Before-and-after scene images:
..........

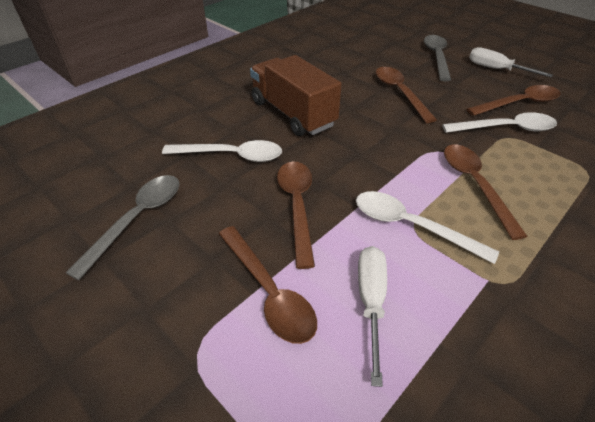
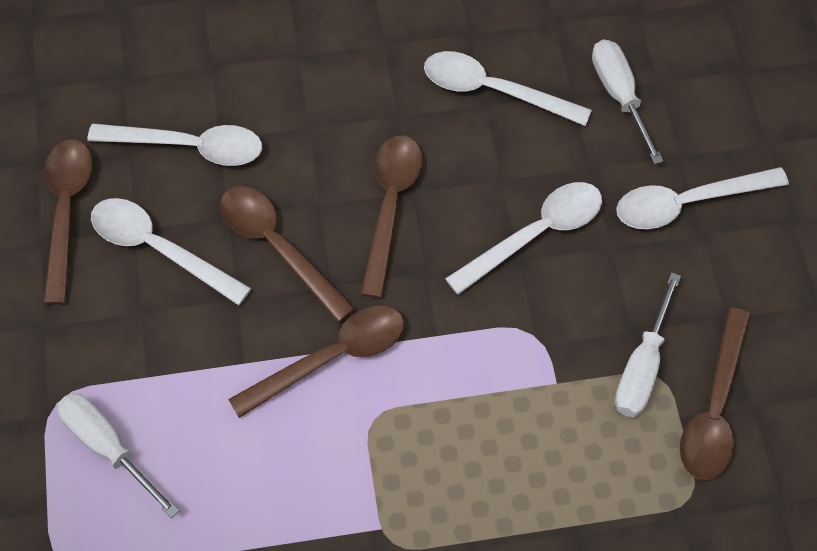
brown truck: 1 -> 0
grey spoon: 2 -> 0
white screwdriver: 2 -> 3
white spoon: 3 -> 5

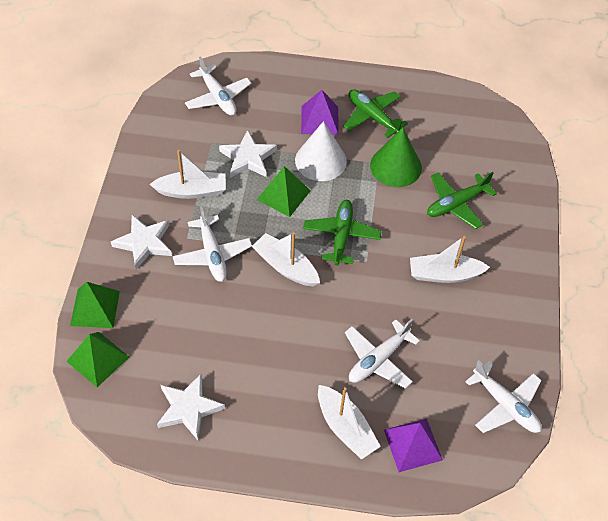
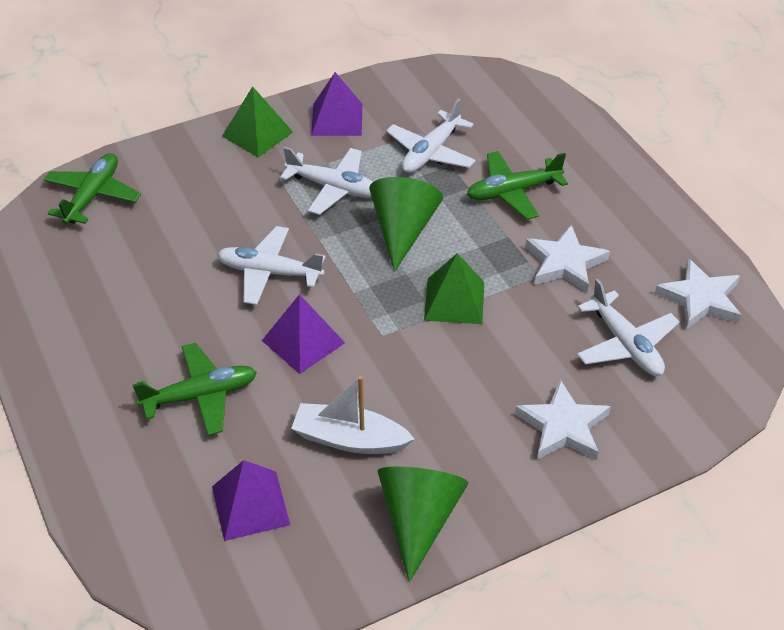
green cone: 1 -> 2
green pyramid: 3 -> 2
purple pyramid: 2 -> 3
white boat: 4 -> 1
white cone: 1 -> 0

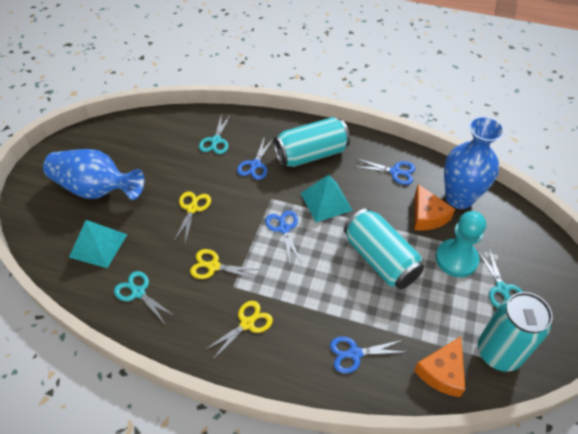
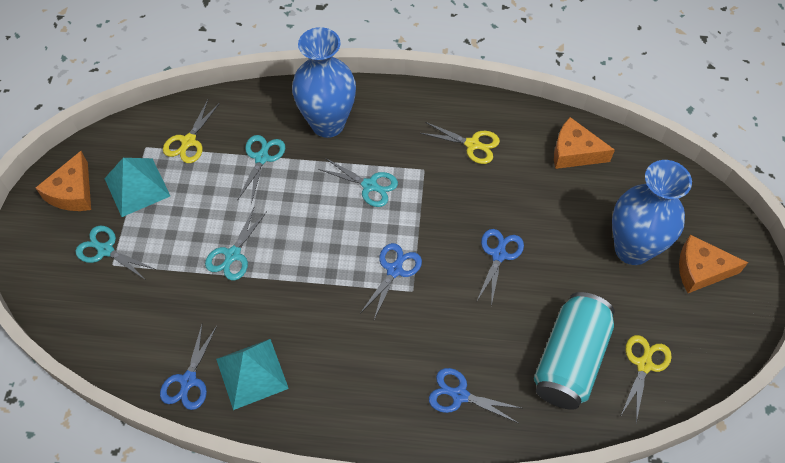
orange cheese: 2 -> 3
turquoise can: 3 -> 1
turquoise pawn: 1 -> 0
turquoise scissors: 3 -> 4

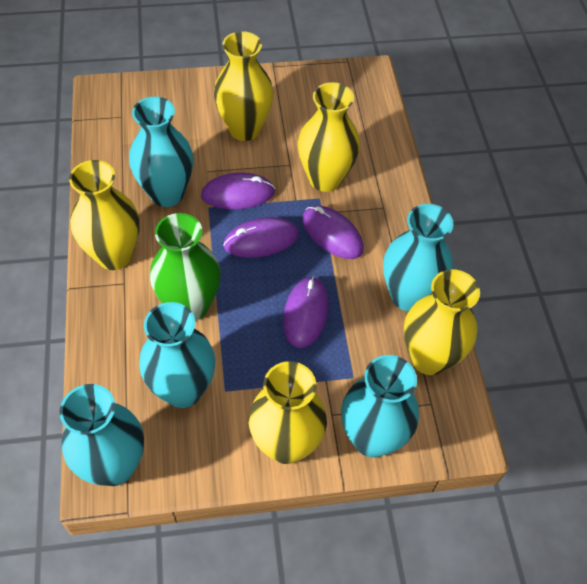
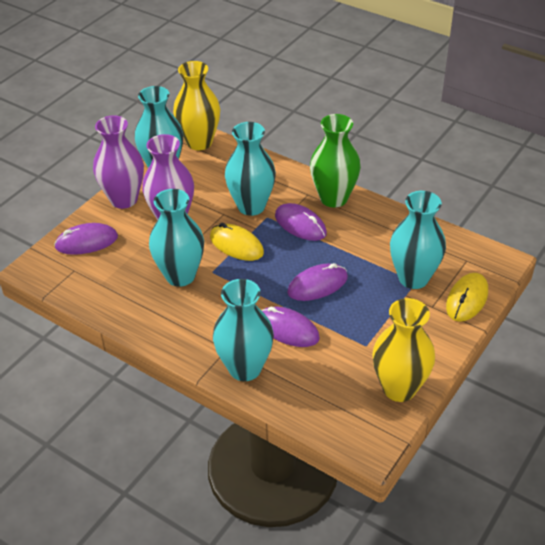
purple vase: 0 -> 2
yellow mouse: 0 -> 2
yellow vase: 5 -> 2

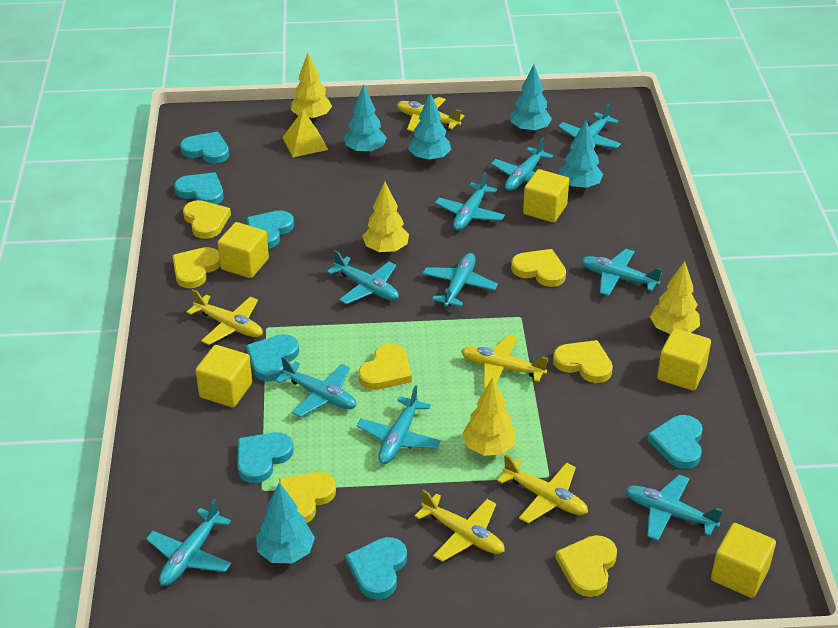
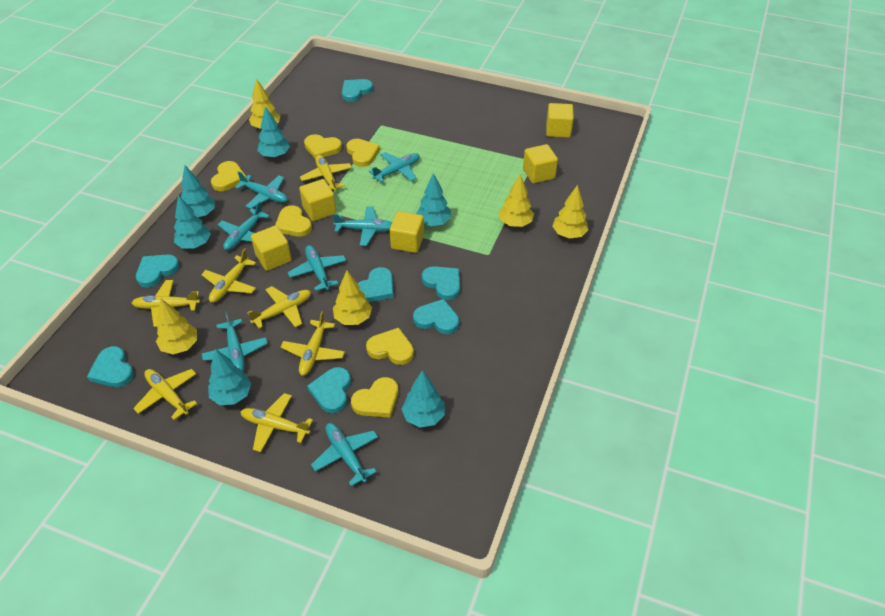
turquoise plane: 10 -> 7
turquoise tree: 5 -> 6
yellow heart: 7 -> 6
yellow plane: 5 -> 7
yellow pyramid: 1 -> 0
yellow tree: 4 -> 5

..........

Every line above should be reproduced exactly, please, with no pictures included.

brown truck: 1 -> 0
grey spoon: 2 -> 0
white screwdriver: 2 -> 3
white spoon: 3 -> 5

green cone: 1 -> 2
green pyramid: 3 -> 2
purple pyramid: 2 -> 3
white boat: 4 -> 1
white cone: 1 -> 0

orange cheese: 2 -> 3
turquoise can: 3 -> 1
turquoise pawn: 1 -> 0
turquoise scissors: 3 -> 4

purple vase: 0 -> 2
yellow mouse: 0 -> 2
yellow vase: 5 -> 2

turquoise plane: 10 -> 7
turquoise tree: 5 -> 6
yellow heart: 7 -> 6
yellow plane: 5 -> 7
yellow pyramid: 1 -> 0
yellow tree: 4 -> 5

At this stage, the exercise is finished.